**AVAILABLE RECORDS**
================

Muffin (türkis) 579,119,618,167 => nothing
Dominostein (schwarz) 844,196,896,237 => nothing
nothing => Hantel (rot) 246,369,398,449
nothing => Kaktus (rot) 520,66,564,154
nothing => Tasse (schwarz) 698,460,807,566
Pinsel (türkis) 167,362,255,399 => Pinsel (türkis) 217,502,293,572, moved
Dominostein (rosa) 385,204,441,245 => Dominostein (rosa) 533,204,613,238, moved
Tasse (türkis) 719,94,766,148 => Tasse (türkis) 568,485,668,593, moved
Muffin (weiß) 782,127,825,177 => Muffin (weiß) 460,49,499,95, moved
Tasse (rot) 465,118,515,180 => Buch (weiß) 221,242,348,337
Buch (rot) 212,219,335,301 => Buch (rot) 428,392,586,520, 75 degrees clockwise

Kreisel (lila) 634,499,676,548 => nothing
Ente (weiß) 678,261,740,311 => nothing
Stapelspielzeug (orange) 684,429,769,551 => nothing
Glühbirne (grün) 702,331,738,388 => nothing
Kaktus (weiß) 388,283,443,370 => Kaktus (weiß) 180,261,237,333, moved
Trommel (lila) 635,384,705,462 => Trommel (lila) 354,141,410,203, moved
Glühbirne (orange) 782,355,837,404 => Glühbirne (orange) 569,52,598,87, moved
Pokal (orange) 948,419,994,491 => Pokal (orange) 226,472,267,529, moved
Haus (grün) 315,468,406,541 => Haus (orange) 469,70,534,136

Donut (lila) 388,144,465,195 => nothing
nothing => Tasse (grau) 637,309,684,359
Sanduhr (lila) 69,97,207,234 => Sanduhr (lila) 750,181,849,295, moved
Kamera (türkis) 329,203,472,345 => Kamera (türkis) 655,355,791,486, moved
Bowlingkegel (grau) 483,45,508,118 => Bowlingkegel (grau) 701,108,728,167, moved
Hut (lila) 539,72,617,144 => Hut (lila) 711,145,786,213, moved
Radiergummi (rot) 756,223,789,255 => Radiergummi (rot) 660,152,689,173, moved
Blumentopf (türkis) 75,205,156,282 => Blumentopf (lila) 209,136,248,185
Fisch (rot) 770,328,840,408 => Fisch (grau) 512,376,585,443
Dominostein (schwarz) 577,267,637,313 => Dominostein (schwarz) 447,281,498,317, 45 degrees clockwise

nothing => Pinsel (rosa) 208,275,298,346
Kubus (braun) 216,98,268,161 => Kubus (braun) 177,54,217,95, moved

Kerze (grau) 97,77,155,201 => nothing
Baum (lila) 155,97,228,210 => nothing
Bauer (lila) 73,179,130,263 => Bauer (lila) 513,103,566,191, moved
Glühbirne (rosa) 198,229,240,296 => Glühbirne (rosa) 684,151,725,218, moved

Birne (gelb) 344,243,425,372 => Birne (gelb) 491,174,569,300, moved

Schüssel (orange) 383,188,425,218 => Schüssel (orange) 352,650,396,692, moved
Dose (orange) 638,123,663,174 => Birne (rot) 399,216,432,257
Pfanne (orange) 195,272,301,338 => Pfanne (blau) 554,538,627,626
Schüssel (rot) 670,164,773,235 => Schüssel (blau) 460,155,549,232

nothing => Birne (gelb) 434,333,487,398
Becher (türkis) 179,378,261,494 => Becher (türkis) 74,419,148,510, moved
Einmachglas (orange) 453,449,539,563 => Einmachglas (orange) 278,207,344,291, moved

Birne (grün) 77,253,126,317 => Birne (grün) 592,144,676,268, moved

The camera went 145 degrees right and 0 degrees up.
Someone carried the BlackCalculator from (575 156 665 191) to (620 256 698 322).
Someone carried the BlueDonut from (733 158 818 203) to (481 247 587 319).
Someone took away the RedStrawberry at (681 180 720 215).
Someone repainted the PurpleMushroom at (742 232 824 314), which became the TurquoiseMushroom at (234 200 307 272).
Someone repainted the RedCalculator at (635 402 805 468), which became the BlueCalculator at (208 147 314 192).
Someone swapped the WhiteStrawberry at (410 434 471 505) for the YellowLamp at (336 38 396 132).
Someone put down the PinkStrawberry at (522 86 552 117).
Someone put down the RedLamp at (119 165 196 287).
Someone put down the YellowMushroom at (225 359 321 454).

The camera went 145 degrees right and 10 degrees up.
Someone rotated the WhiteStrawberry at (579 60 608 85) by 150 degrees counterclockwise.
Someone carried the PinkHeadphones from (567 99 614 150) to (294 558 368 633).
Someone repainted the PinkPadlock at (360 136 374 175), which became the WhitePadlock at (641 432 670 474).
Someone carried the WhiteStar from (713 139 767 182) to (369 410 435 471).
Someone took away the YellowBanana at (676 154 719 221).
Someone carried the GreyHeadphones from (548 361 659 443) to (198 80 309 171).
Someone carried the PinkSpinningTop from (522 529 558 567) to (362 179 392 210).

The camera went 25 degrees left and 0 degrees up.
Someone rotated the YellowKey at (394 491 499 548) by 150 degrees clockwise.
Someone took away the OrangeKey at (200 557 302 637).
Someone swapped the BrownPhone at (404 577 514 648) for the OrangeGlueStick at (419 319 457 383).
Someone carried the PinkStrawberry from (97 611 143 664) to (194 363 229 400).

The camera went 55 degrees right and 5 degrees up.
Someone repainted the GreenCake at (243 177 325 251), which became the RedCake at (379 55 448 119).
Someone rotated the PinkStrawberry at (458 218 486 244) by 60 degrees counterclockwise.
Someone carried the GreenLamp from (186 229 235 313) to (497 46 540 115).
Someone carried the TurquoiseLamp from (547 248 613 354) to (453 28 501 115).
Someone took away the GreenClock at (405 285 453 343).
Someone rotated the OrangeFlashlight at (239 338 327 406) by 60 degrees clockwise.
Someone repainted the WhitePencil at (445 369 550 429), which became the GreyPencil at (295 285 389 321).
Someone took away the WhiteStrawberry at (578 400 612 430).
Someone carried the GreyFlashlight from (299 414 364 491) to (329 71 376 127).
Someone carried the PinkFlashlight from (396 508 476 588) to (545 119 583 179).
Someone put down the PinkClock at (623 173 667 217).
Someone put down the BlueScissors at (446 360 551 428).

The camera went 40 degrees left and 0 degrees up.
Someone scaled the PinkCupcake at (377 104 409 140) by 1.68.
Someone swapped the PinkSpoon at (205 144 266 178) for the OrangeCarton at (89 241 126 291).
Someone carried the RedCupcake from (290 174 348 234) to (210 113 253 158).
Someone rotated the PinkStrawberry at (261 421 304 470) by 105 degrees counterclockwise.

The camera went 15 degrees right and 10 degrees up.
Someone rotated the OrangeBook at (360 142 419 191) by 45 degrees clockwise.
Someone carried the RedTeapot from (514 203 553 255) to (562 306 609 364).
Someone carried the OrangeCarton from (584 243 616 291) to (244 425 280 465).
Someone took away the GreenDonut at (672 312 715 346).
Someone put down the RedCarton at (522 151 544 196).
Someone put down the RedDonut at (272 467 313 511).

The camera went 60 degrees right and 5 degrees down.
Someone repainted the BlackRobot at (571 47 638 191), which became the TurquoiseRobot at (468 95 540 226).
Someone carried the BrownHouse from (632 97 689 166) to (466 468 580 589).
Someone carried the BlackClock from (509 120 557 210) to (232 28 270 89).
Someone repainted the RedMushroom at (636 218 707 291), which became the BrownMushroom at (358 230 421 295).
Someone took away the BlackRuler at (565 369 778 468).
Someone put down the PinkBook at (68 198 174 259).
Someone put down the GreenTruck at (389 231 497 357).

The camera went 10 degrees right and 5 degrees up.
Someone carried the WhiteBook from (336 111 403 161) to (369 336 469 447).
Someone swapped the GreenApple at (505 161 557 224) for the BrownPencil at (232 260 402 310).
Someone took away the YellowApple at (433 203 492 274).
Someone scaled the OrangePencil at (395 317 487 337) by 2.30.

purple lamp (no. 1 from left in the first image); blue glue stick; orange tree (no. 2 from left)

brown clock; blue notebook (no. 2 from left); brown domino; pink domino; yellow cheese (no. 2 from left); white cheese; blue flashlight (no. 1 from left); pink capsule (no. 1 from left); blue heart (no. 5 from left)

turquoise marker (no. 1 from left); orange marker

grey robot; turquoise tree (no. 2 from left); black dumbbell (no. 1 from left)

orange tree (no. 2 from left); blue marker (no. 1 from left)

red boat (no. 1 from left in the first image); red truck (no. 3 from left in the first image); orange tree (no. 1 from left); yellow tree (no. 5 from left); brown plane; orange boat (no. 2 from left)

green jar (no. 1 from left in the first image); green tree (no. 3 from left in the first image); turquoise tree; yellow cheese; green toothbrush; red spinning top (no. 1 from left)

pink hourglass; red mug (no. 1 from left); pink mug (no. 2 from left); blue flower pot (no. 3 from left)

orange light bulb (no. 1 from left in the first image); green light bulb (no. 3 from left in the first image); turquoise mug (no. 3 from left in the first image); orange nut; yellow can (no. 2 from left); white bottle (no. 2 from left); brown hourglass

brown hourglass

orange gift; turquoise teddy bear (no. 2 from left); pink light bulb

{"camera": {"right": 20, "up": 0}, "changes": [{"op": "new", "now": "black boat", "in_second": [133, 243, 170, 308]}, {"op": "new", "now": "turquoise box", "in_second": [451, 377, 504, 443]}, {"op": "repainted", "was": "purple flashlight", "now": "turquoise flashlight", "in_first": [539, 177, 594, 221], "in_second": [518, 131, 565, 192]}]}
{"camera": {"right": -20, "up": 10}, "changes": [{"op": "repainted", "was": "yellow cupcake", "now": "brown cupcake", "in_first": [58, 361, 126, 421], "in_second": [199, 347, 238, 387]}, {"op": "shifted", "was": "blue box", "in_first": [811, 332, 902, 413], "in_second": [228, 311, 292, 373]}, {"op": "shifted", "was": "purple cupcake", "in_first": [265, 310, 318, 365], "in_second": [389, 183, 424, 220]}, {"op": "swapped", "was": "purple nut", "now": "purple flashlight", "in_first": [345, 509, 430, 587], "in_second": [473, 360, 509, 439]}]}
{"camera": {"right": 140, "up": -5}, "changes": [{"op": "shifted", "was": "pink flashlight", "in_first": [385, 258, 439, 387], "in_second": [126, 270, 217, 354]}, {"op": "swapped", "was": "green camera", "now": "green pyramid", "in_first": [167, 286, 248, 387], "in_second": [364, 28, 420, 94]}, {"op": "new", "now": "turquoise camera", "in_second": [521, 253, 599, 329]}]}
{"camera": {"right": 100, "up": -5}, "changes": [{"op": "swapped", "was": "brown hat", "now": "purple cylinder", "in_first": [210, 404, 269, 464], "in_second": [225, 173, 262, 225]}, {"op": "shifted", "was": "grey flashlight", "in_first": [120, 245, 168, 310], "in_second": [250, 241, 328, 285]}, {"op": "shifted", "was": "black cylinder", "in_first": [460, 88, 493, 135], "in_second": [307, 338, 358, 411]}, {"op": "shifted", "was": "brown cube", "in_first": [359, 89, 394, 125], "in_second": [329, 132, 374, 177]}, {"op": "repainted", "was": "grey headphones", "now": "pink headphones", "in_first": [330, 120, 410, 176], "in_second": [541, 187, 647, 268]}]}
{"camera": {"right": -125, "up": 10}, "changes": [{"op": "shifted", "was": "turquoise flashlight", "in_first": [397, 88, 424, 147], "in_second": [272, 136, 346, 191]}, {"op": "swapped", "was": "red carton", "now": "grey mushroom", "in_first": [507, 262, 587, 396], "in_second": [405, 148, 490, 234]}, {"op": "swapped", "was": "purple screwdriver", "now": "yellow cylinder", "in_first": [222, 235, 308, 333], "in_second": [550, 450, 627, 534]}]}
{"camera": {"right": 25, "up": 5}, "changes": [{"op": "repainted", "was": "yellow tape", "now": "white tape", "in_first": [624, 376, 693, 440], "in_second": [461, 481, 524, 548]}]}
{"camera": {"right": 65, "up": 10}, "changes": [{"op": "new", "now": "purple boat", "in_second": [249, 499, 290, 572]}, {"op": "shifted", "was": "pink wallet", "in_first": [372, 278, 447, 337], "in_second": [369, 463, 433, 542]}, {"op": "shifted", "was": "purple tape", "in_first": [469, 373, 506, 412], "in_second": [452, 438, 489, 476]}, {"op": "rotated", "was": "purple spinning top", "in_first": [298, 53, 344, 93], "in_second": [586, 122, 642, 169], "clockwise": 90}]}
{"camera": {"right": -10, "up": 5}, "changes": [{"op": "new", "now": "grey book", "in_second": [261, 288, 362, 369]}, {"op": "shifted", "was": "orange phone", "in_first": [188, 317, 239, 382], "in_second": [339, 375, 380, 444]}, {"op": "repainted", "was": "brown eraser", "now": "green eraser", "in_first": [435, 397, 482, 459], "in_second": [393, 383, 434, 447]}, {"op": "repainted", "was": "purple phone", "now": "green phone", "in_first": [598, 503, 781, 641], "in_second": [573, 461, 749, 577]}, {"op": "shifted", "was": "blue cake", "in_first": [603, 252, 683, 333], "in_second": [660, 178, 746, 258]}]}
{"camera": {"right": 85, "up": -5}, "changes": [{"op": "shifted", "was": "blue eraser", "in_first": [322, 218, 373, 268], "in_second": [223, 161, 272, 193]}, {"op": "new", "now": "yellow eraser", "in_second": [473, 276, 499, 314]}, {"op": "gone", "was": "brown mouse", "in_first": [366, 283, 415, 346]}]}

================

**TASK REQUIREMENTS**
Gather from the records above every line containing the string "Muffin".

**RESULT OF THIS TASK**
Muffin (türkis) 579,119,618,167 => nothing
Muffin (weiß) 782,127,825,177 => Muffin (weiß) 460,49,499,95, moved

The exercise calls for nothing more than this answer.